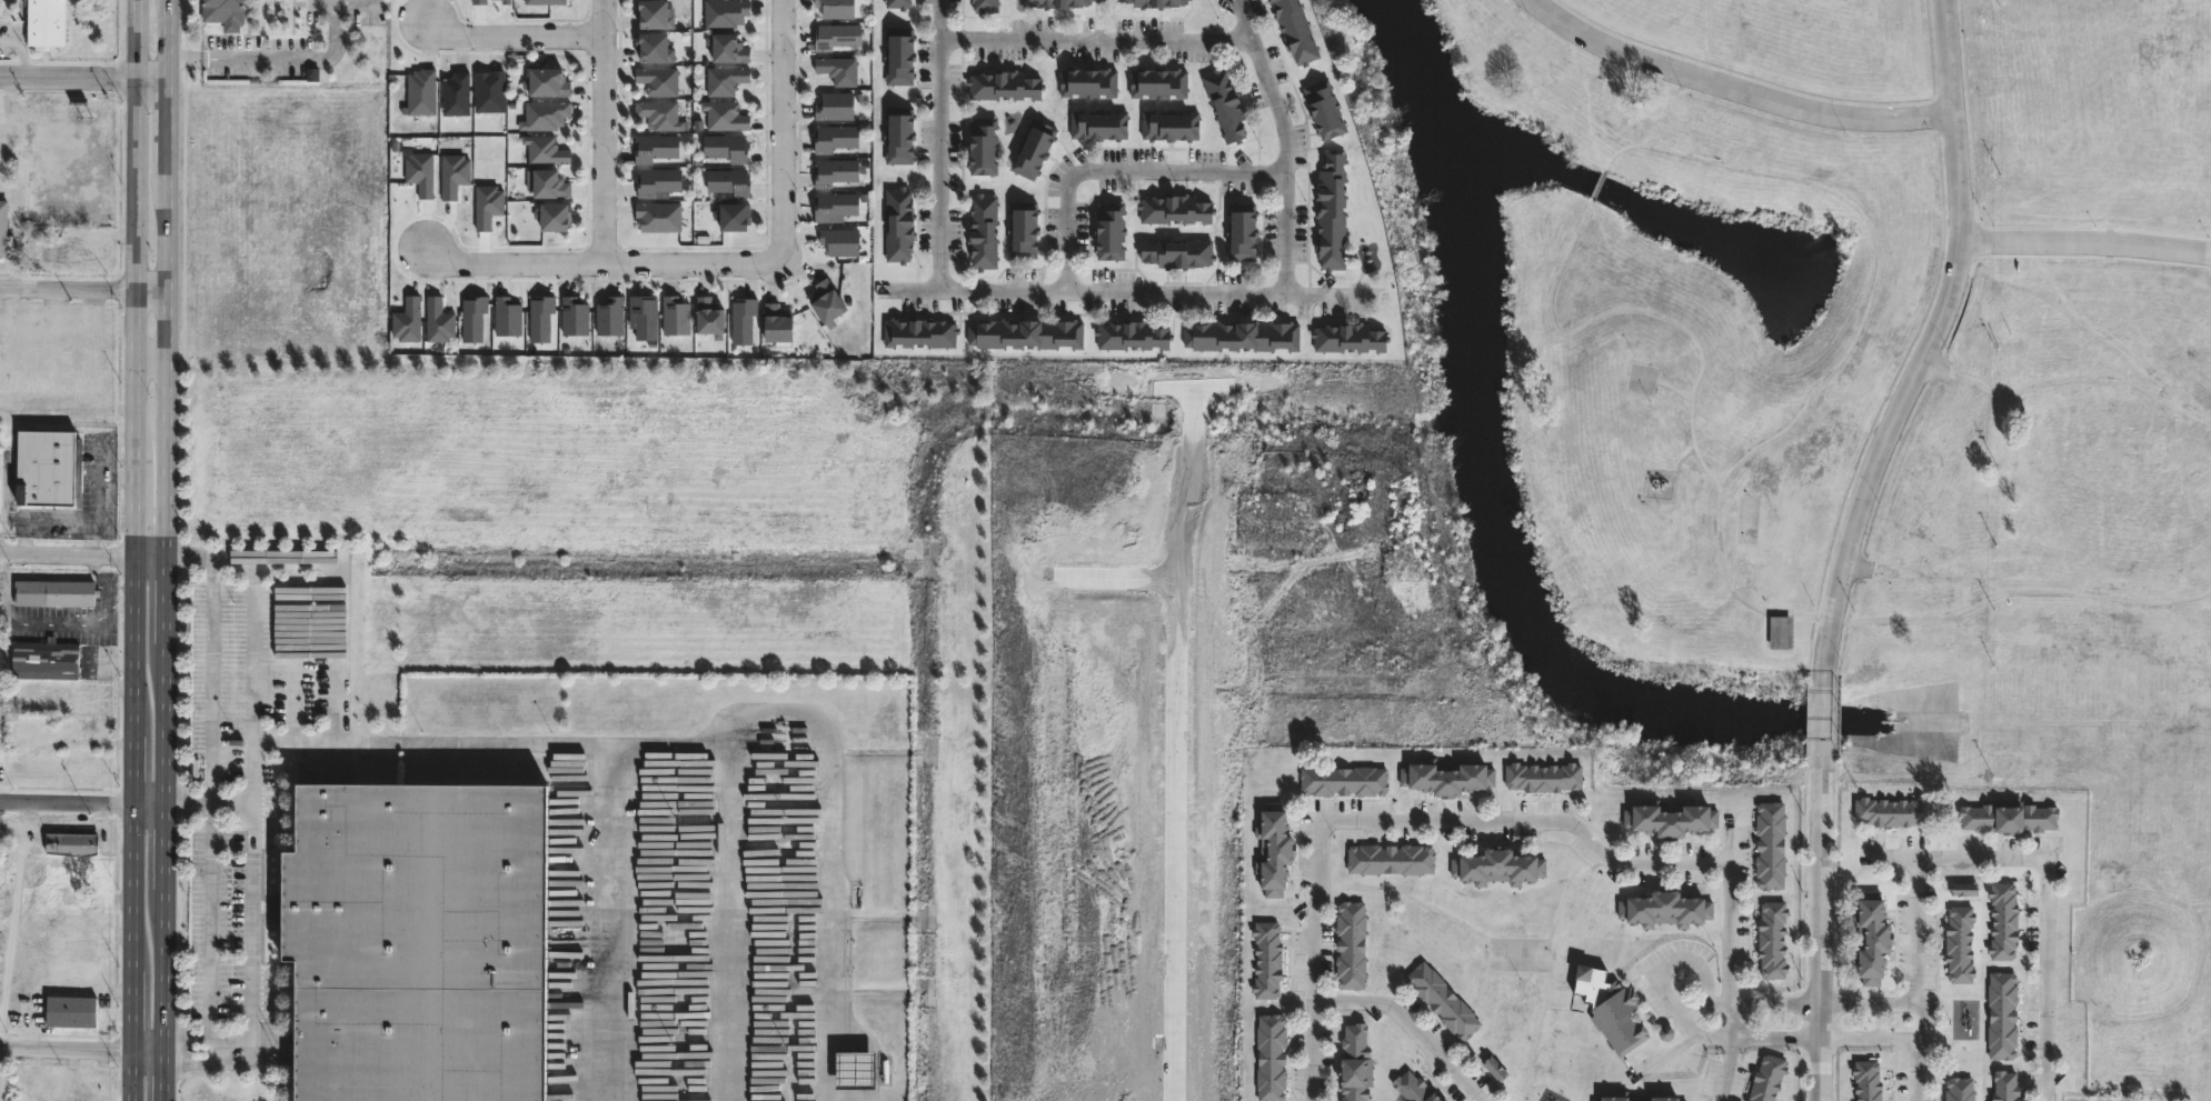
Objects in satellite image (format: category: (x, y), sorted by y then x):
building: (479, 1)
building: (507, 1)
building: (545, 2)
building: (901, 3)
building: (1054, 3)
building: (1156, 3)
building: (983, 6)
building: (837, 8)
road: (336, 9)
building: (225, 12)
building: (725, 13)
building: (654, 14)
road: (940, 18)
building: (48, 22)
building: (1293, 31)
building: (837, 36)
road: (512, 38)
road: (1096, 38)
road: (168, 39)
building: (655, 46)
building: (729, 49)
road: (19, 54)
building: (901, 54)
road: (248, 59)
building: (838, 68)
road: (83, 78)
building: (659, 79)
building: (726, 79)
building: (549, 81)
building: (1086, 83)
building: (1156, 83)
building: (1001, 86)
road: (1735, 89)
building: (490, 90)
building: (422, 92)
building: (457, 94)
building: (837, 105)
building: (1223, 105)
building: (1326, 108)
building: (661, 113)
building: (546, 114)
building: (724, 115)
road: (167, 121)
building: (1096, 126)
building: (1168, 126)
building: (1, 127)
road: (606, 130)
road: (783, 130)
building: (901, 134)
building: (837, 137)
building: (657, 147)
building: (980, 147)
building: (728, 148)
building: (1033, 148)
building: (546, 150)
road: (939, 163)
road: (1119, 168)
building: (836, 171)
building: (421, 172)
building: (454, 174)
building: (659, 180)
building: (731, 181)
building: (551, 183)
road: (1597, 184)
building: (488, 205)
building: (836, 205)
building: (1172, 211)
building: (1329, 211)
building: (555, 215)
building: (735, 215)
building: (659, 216)
building: (896, 223)
building: (3, 228)
building: (1021, 231)
building: (1107, 231)
building: (981, 233)
building: (1241, 233)
road: (1875, 235)
building: (841, 240)
building: (82, 244)
road: (2086, 244)
building: (1175, 254)
road: (606, 261)
road: (83, 288)
road: (913, 289)
road: (1261, 292)
road: (1333, 292)
building: (830, 301)
building: (611, 315)
building: (646, 315)
building: (676, 315)
building: (508, 316)
building: (576, 316)
building: (712, 316)
building: (474, 317)
building: (541, 317)
building: (743, 319)
building: (408, 320)
building: (439, 320)
building: (781, 323)
building: (919, 332)
building: (1027, 332)
building: (1133, 334)
building: (1245, 335)
building: (1350, 337)
road: (1930, 342)
road: (151, 354)
road: (166, 360)
road: (1675, 389)
park: (1831, 410)
road: (1682, 457)
building: (48, 466)
building: (1658, 492)
road: (1672, 501)
park: (1747, 519)
road: (136, 550)
road: (83, 555)
road: (1722, 557)
building: (55, 592)
road: (167, 601)
road: (2201, 601)
building: (1779, 632)
building: (45, 659)
road: (1823, 719)
road: (165, 724)
building: (1445, 776)
building: (1542, 777)
building: (1342, 780)
road: (81, 802)
road: (212, 805)
road: (187, 806)
road: (252, 807)
building: (1891, 811)
building: (2007, 817)
building: (1669, 818)
road: (84, 826)
road: (1319, 843)
building: (72, 844)
building: (1769, 846)
road: (163, 847)
building: (1271, 849)
road: (1891, 856)
road: (1978, 856)
building: (1388, 859)
building: (1496, 867)
road: (1728, 893)
road: (1408, 896)
road: (2196, 905)
building: (1664, 909)
building: (2002, 921)
road: (23, 925)
road: (1821, 934)
building: (1871, 937)
building: (1771, 940)
building: (419, 941)
building: (1958, 944)
building: (1349, 945)
road: (2206, 948)
park: (1517, 954)
building: (1265, 960)
road: (1549, 968)
road: (165, 971)
road: (1658, 973)
building: (1441, 1001)
road: (1824, 1004)
building: (1609, 1008)
building: (71, 1010)
building: (2001, 1015)
road: (2145, 1018)
road: (1409, 1023)
road: (1775, 1037)
road: (1869, 1038)
road: (82, 1050)
building: (1269, 1058)
road: (1657, 1060)
road: (1682, 1060)
building: (1353, 1064)
building: (1495, 1069)
building: (855, 1071)
road: (1, 1074)
road: (165, 1076)
building: (1766, 1079)
building: (1866, 1081)
building: (2004, 1086)
building: (1411, 1088)
building: (1958, 1090)
road: (1531, 1094)
building: (1636, 1097)
building: (1440, 1099)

To-do item :: From the records above, return each line where "park" occurs.

Task output ::
park: (1831, 410)
park: (1747, 519)
park: (1517, 954)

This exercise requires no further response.